Records from a dataset:
⟨

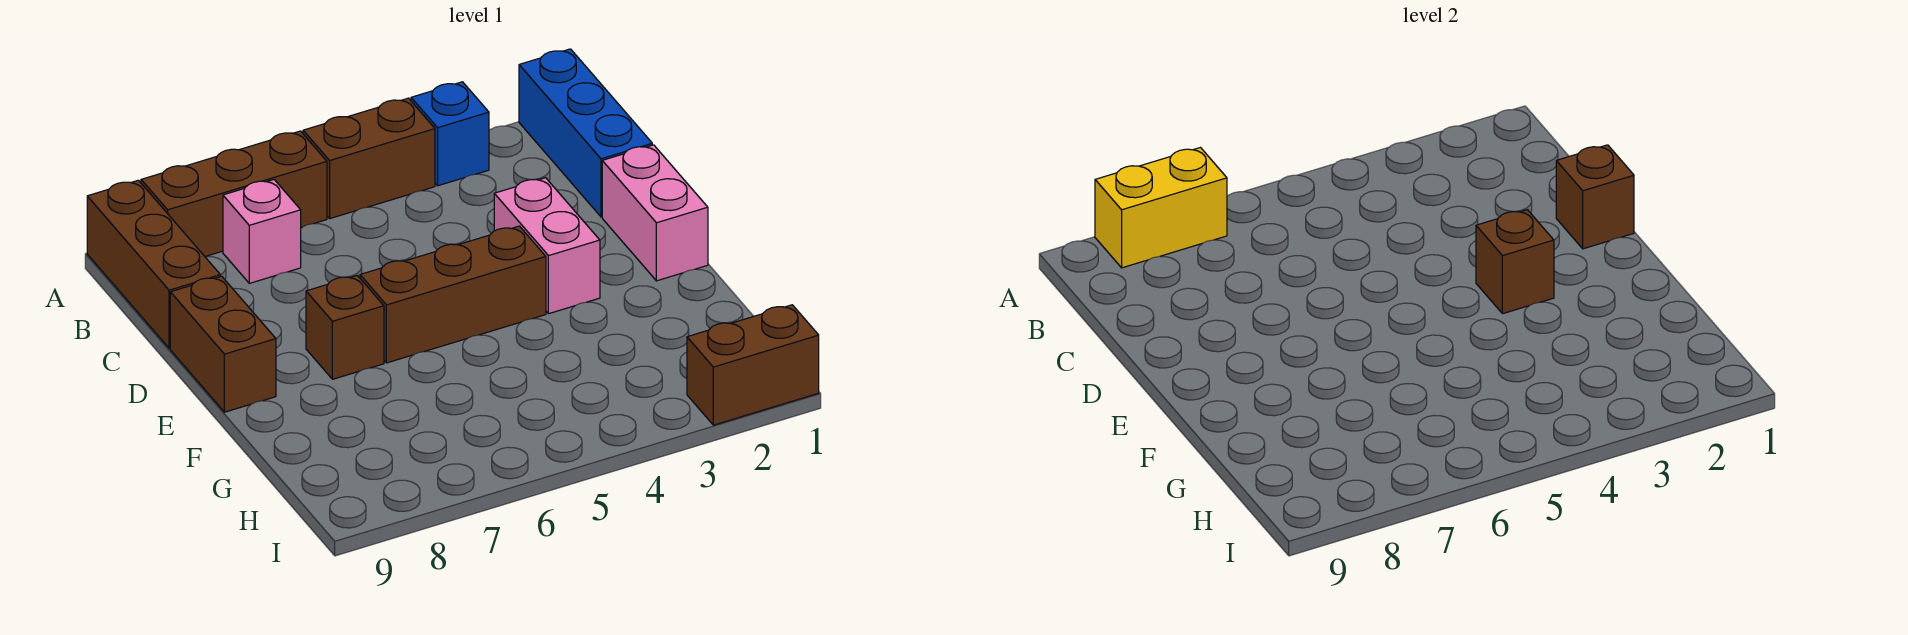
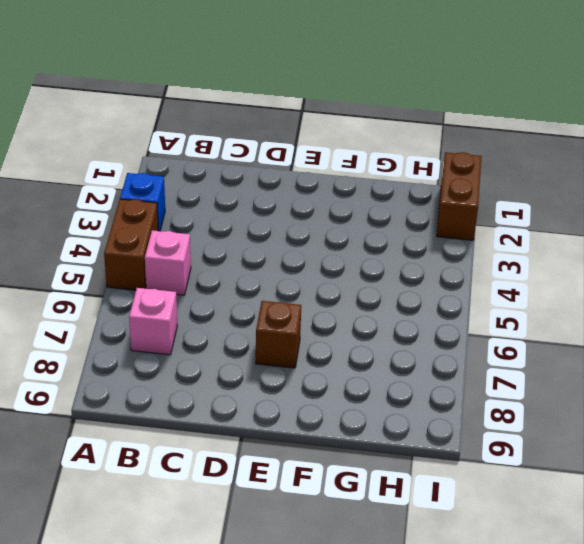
pink brick B5 level 1 -> none
none -> blue brick A1:C1 level 1
none -> brown brick A6:A8 level 1
none -> brown brick A9:C9 level 1

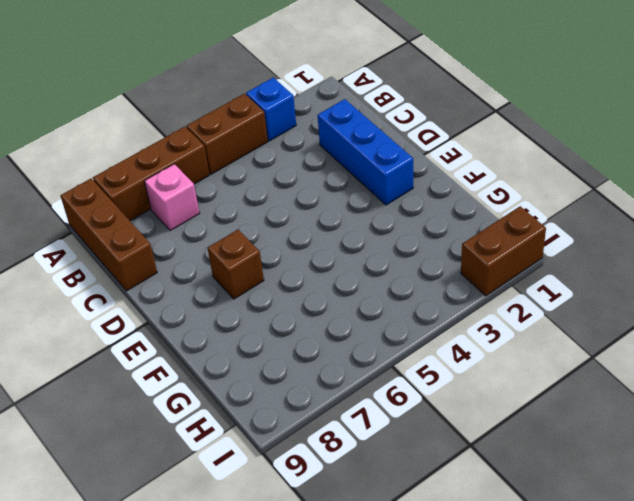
blue brick C2:E2 level 1 -> blue brick A1:C1 level 1
none -> pink brick D1:E1 level 1
none -> pink brick D3:E3 level 1
none -> brown brick D9:E9 level 1

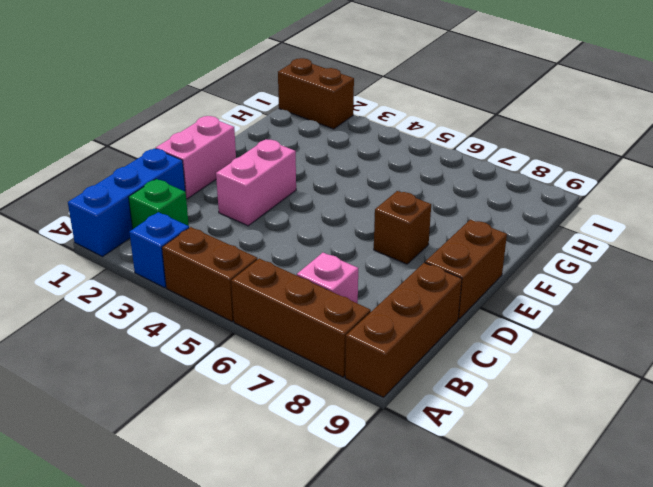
green brick B2 level 1 -> none
none -> brown brick E4:E6 level 1
none -> yellow brick A7:A8 level 2
none -> brown brick D1 level 2

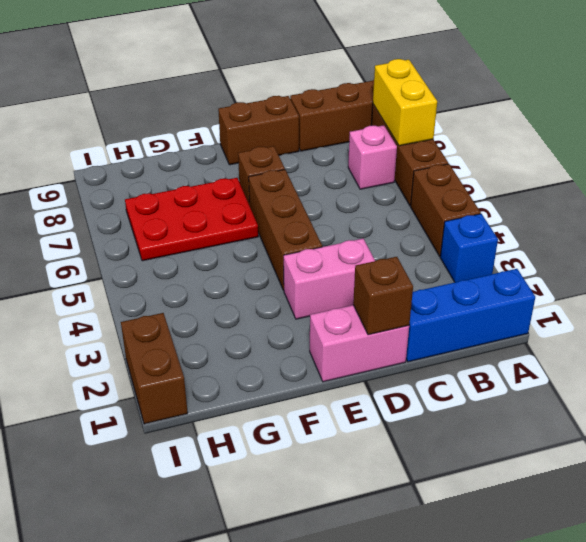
red plate F6:H7 level 1 -> none
none -> brown brick E3 level 2

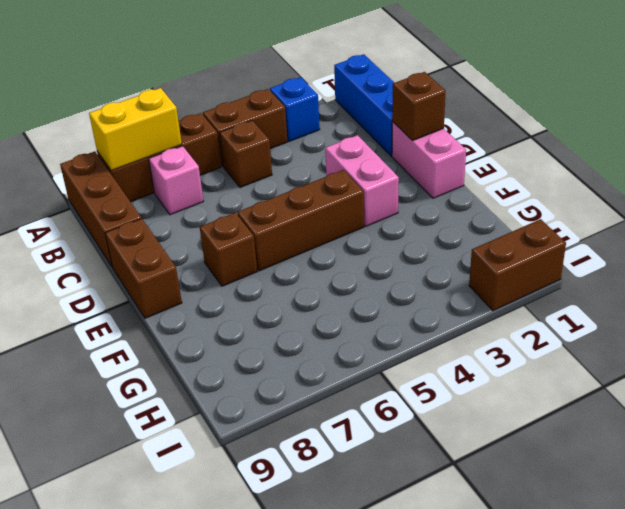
brown brick B5 level 1 -> brown brick E3 level 2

⟩

**What to work on**
All of the data above needs to be given again exactly. Leave out each image.

**Response**
pink brick B5 level 1 -> none
none -> blue brick A1:C1 level 1
none -> brown brick A6:A8 level 1
none -> brown brick A9:C9 level 1

blue brick C2:E2 level 1 -> blue brick A1:C1 level 1
none -> pink brick D1:E1 level 1
none -> pink brick D3:E3 level 1
none -> brown brick D9:E9 level 1

green brick B2 level 1 -> none
none -> brown brick E4:E6 level 1
none -> yellow brick A7:A8 level 2
none -> brown brick D1 level 2

red plate F6:H7 level 1 -> none
none -> brown brick E3 level 2

brown brick B5 level 1 -> brown brick E3 level 2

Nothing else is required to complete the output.